WHAT IS NEEDED
Of all the entries below, only the lines from the one with "TFT1 pin DC: GP8 -> GP11" up to and including the one with "TFT1: ST7789 -> ST7735" are to be duplicated exactly.

RECORDS TO PROCESS

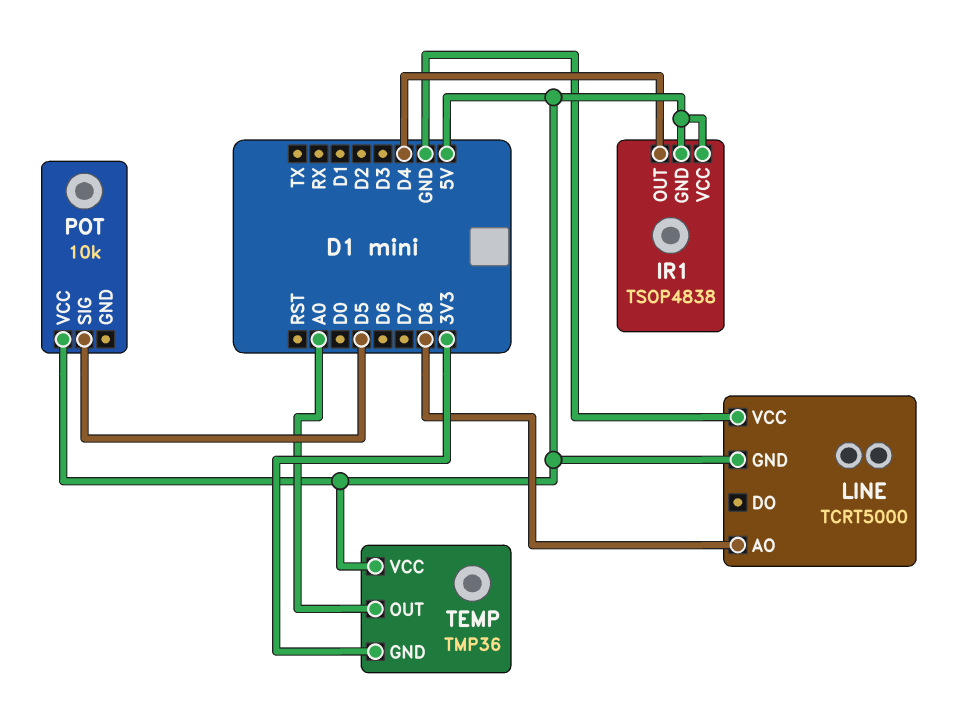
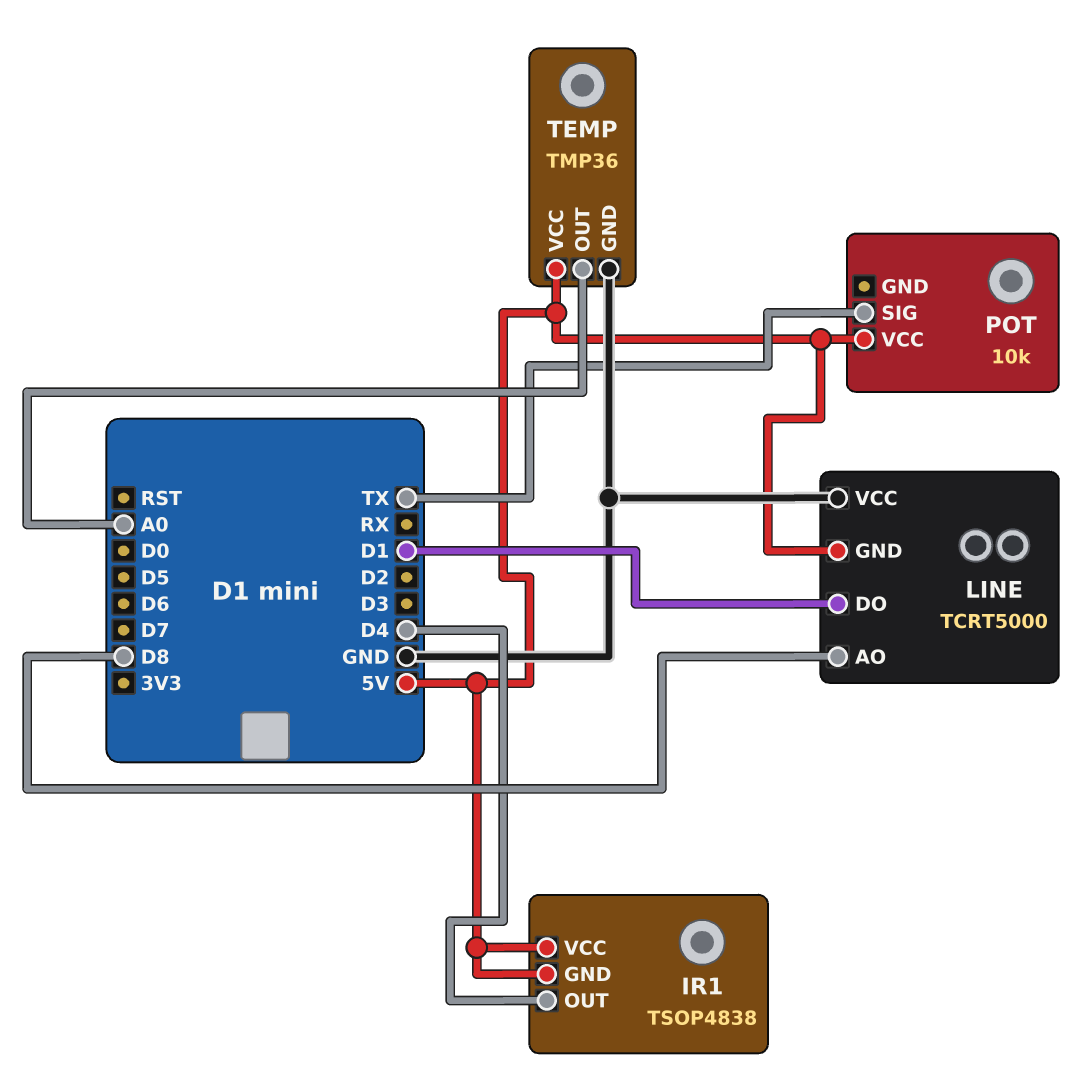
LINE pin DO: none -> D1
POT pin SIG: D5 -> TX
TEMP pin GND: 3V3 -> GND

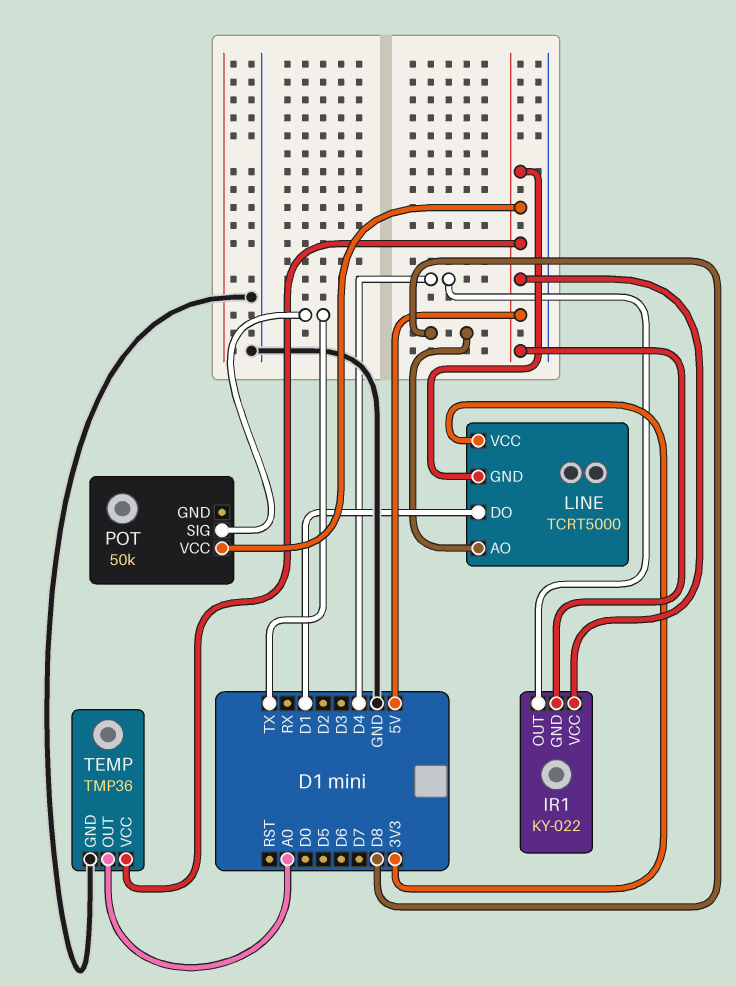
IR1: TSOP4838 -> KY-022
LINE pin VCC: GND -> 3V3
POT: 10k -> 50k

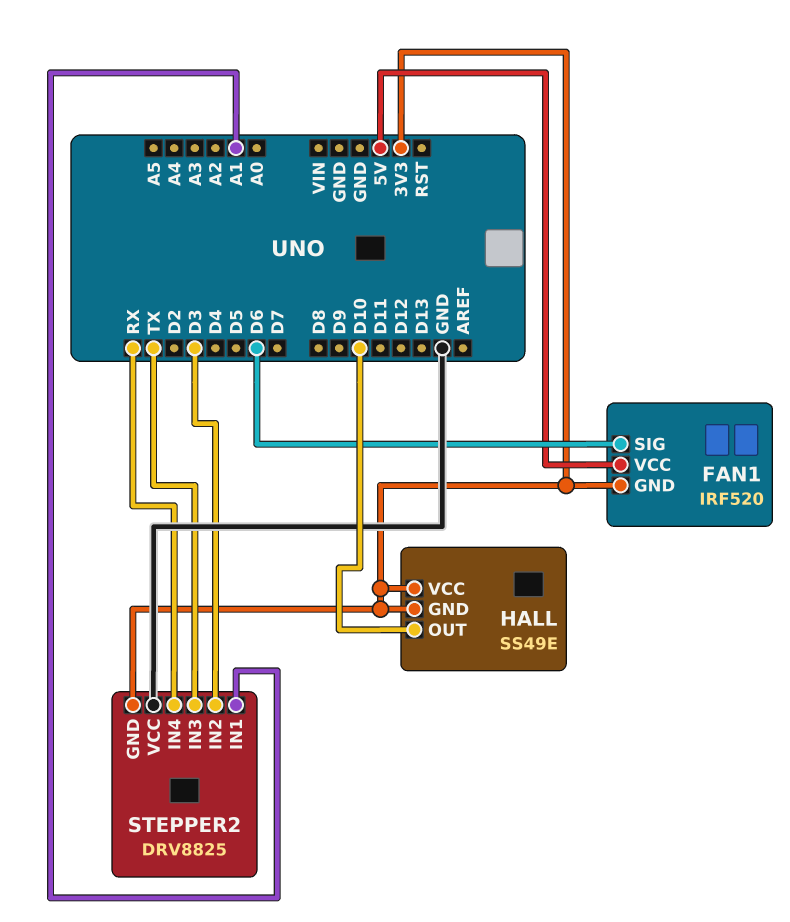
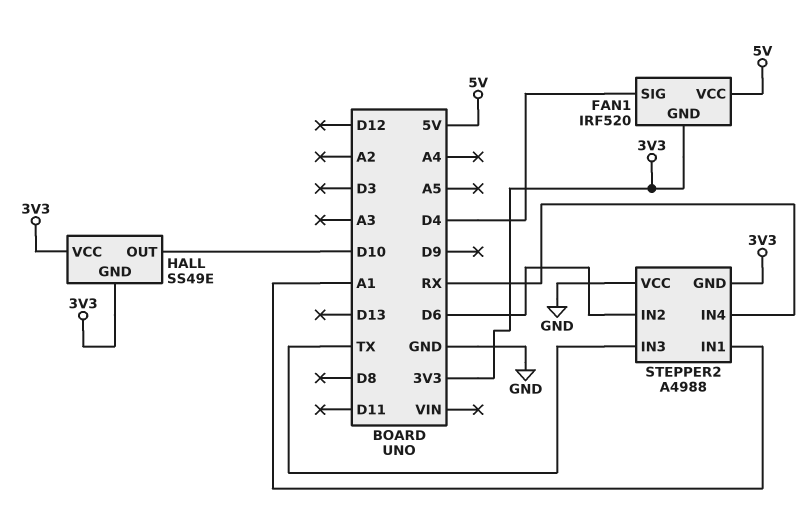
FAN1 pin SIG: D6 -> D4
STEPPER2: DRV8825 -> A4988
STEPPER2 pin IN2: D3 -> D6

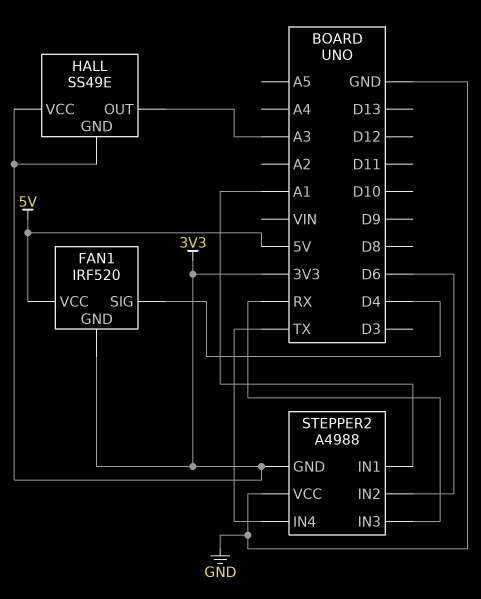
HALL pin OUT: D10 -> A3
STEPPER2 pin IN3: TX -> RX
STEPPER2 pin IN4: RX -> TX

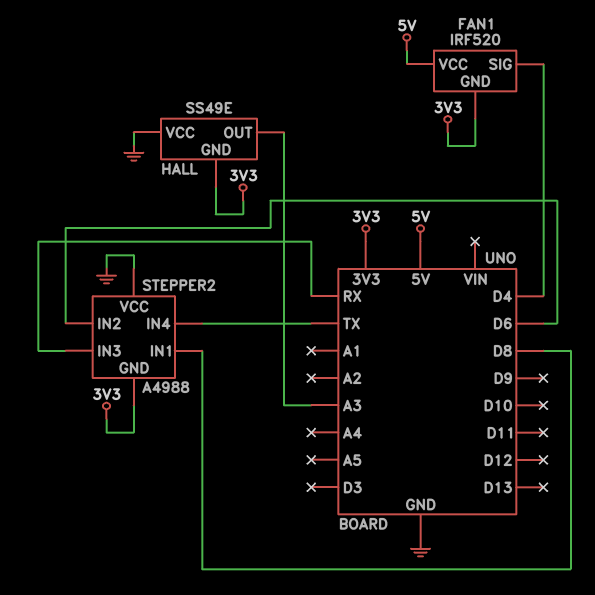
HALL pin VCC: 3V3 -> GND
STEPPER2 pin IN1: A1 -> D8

--

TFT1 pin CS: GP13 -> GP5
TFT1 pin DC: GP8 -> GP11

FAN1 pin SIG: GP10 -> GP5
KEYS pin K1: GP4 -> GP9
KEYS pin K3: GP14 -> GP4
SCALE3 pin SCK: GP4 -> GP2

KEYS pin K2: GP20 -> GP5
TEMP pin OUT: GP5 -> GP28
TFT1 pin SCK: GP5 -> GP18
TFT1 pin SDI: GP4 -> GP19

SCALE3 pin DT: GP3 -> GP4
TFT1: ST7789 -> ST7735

TASK RESULT
TFT1 pin DC: GP8 -> GP11

FAN1 pin SIG: GP10 -> GP5
KEYS pin K1: GP4 -> GP9
KEYS pin K3: GP14 -> GP4
SCALE3 pin SCK: GP4 -> GP2

KEYS pin K2: GP20 -> GP5
TEMP pin OUT: GP5 -> GP28
TFT1 pin SCK: GP5 -> GP18
TFT1 pin SDI: GP4 -> GP19

SCALE3 pin DT: GP3 -> GP4
TFT1: ST7789 -> ST7735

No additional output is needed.